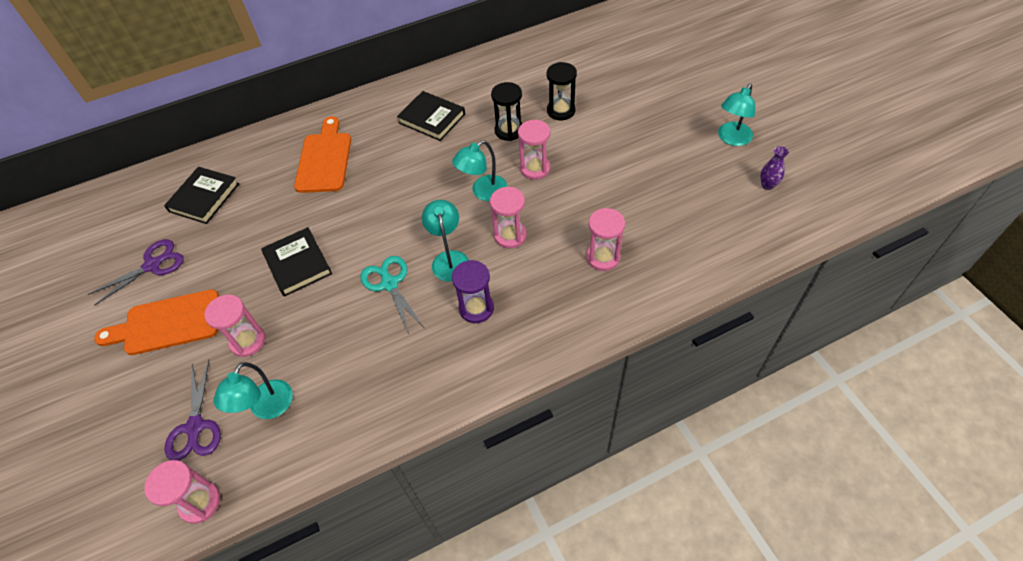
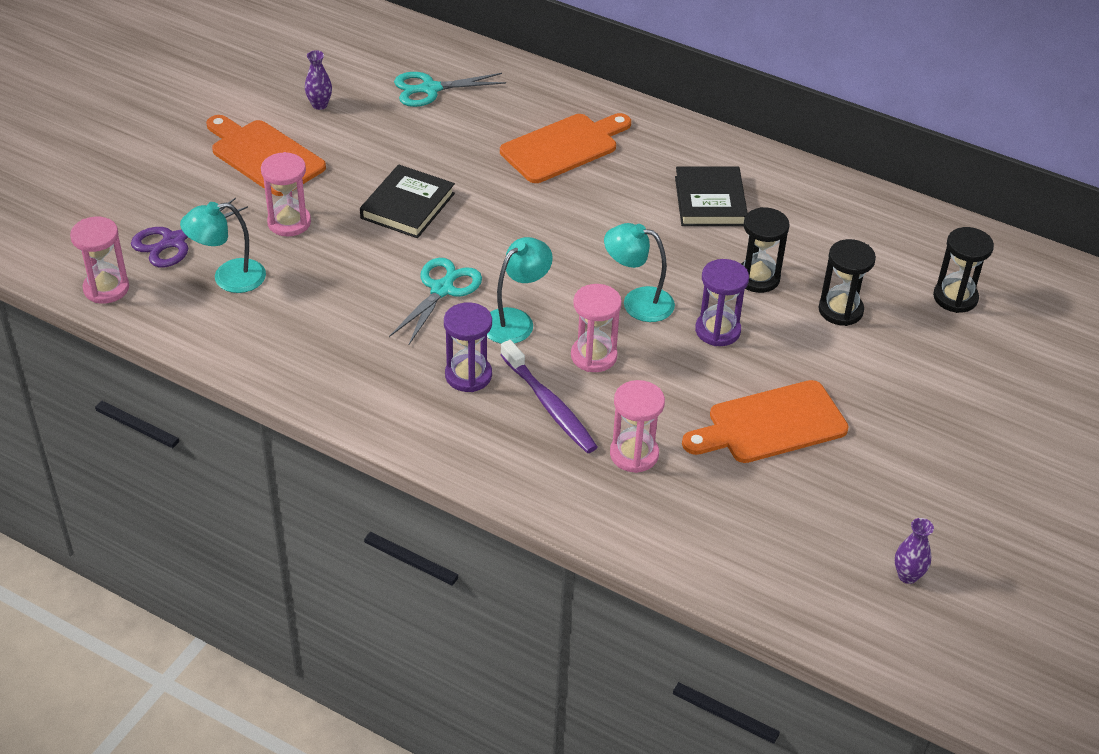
camera: 50 degrees right, 10 degrees down
purple scissors [87,239,183,306] -> purple vase [305,50,332,110]
black book [164,167,239,224] -> turquoise scissors [394,72,506,107]
pink hourglass [518,120,551,180] -> purple hourglass [695,259,749,346]
turquoise lamp [718,84,755,146] -> none
none -> purple toothbrush [500,340,597,453]
none -> orange cutting board [682,380,849,463]
none -> black hourglass [933,227,994,313]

== == ==

Bring together every line in the entries that holds the string "hourglass".

• [YOUR RESPONSE]:
pink hourglass [518,120,551,180] -> purple hourglass [695,259,749,346]
none -> black hourglass [933,227,994,313]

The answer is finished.